• WORK REQUIRED: Once the line containing "CN1 pin 1: SIG2 -> 3V3" is found in the entries below, restate it and each following line word for word, stopping after the line containing "U1: NOT CD4069".

• ENTRIES SUPPLIED:
***

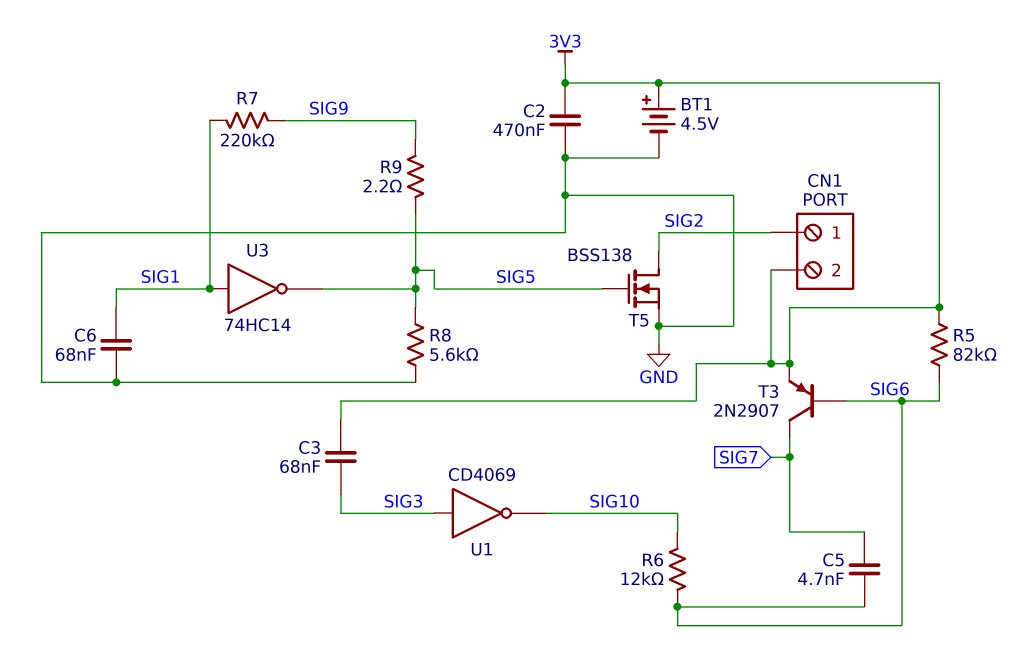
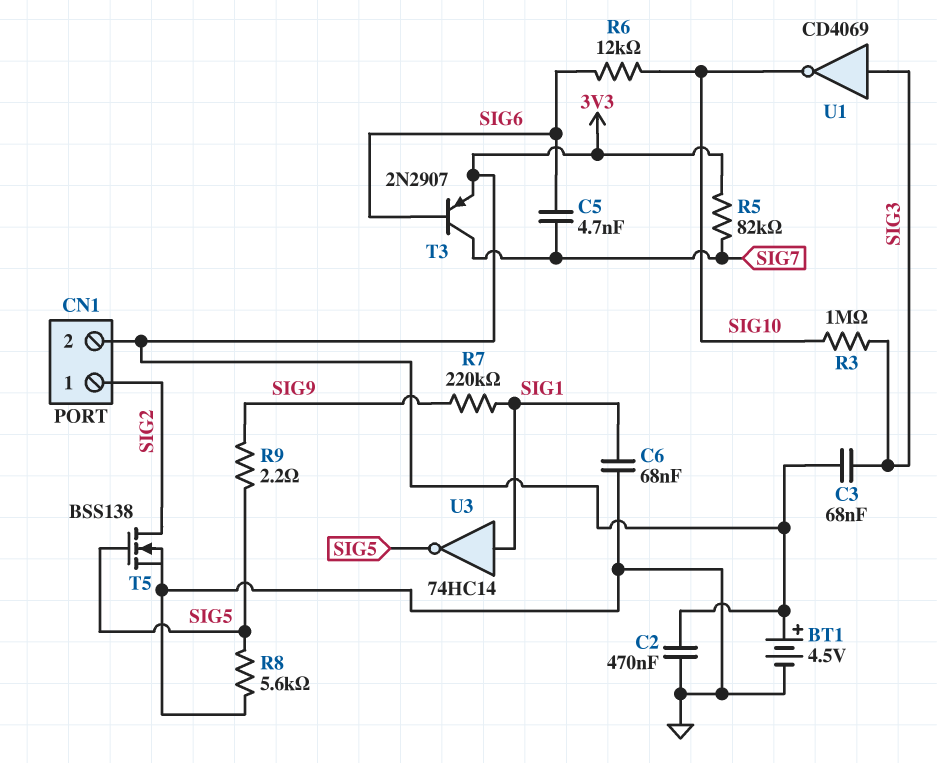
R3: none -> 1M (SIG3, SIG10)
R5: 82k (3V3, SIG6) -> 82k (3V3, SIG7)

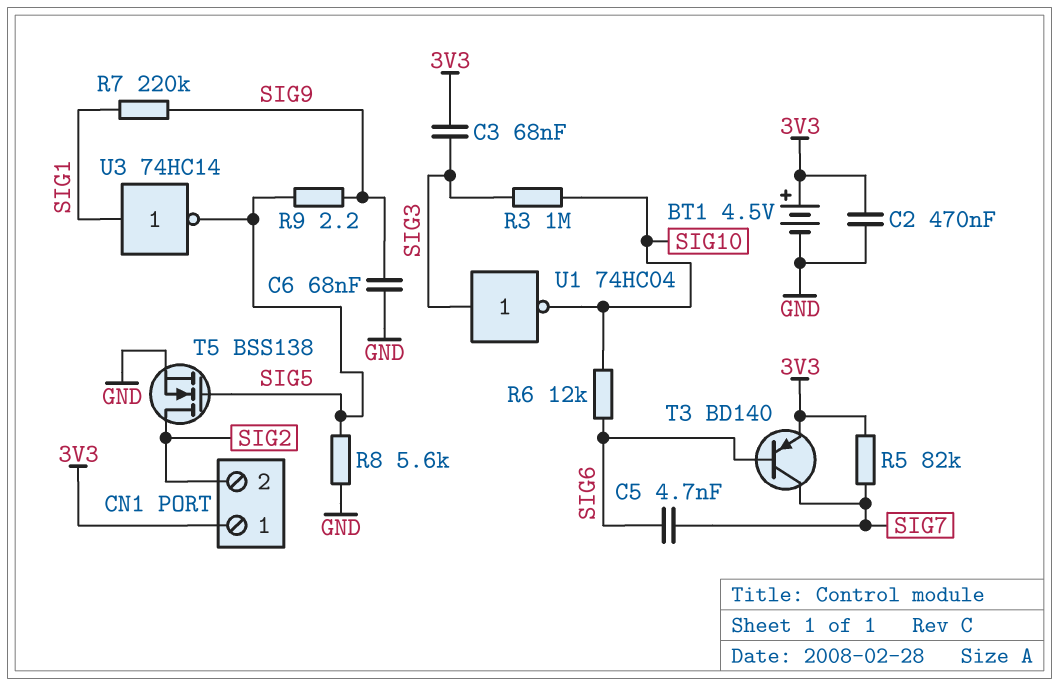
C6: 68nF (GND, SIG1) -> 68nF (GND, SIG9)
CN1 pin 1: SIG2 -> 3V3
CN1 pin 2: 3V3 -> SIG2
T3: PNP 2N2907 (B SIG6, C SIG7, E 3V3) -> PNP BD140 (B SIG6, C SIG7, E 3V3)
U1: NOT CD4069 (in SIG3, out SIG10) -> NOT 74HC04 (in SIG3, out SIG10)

***

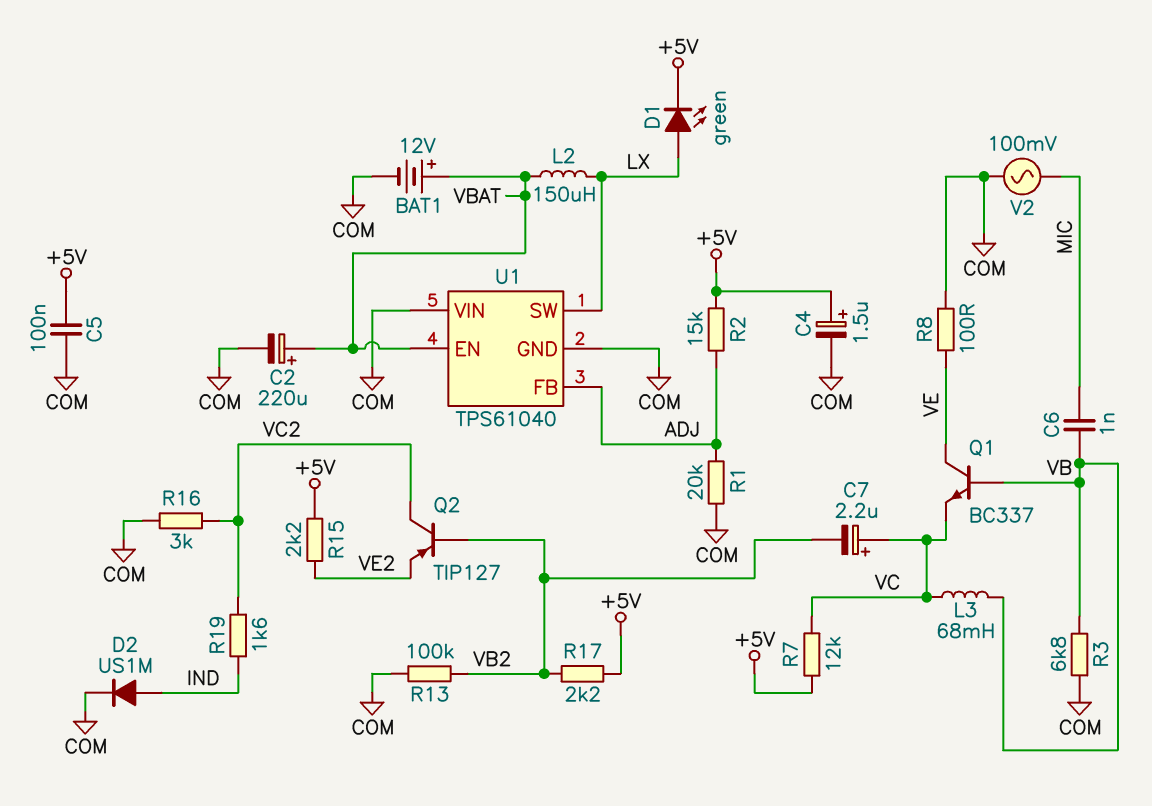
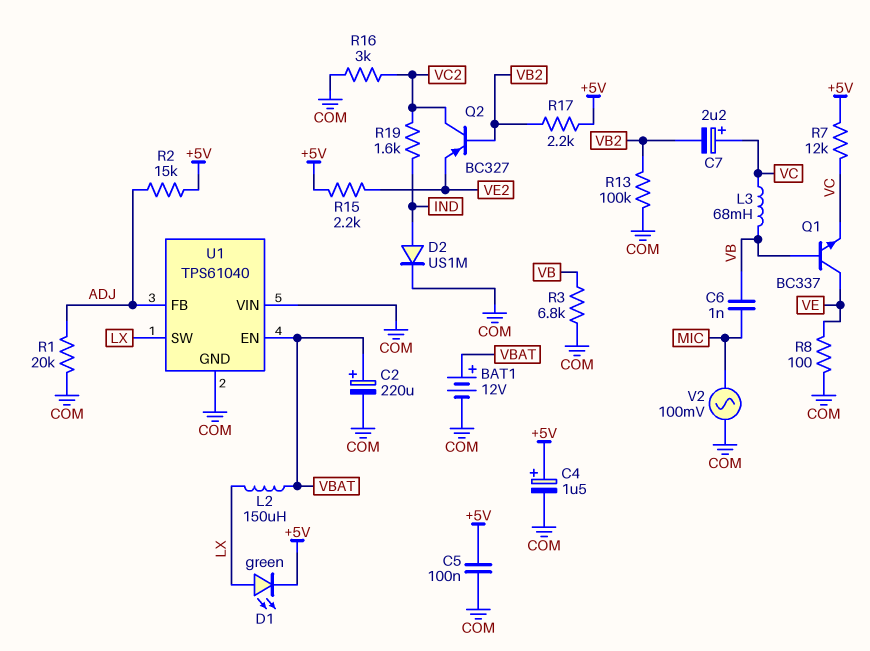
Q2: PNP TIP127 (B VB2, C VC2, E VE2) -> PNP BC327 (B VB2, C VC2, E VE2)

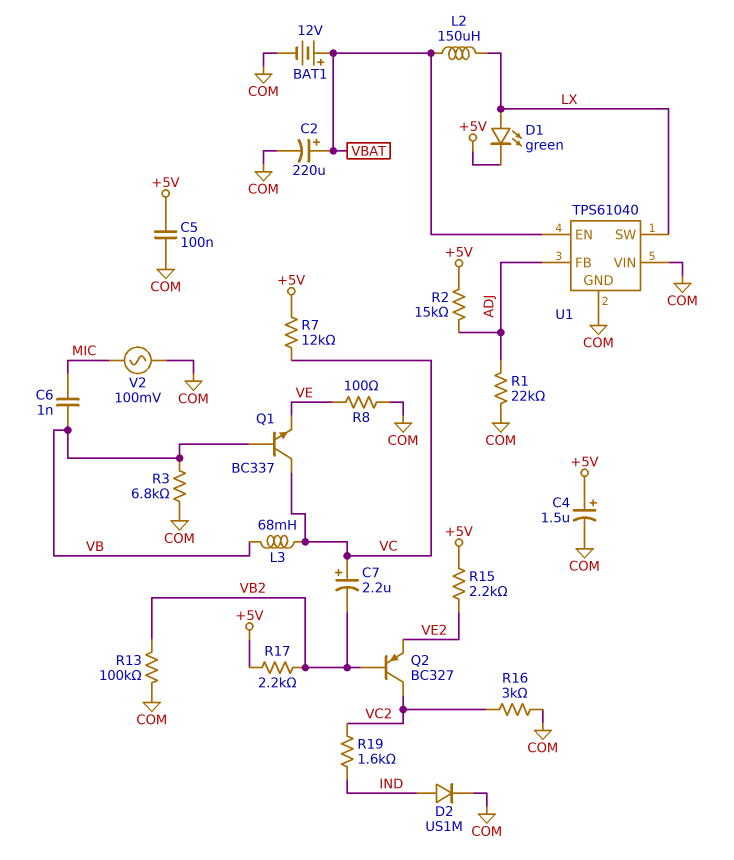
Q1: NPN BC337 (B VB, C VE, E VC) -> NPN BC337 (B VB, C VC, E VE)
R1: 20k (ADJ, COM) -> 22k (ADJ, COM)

***

• ANSWER SECTION:
CN1 pin 1: SIG2 -> 3V3
CN1 pin 2: 3V3 -> SIG2
T3: PNP 2N2907 (B SIG6, C SIG7, E 3V3) -> PNP BD140 (B SIG6, C SIG7, E 3V3)
U1: NOT CD4069 (in SIG3, out SIG10) -> NOT 74HC04 (in SIG3, out SIG10)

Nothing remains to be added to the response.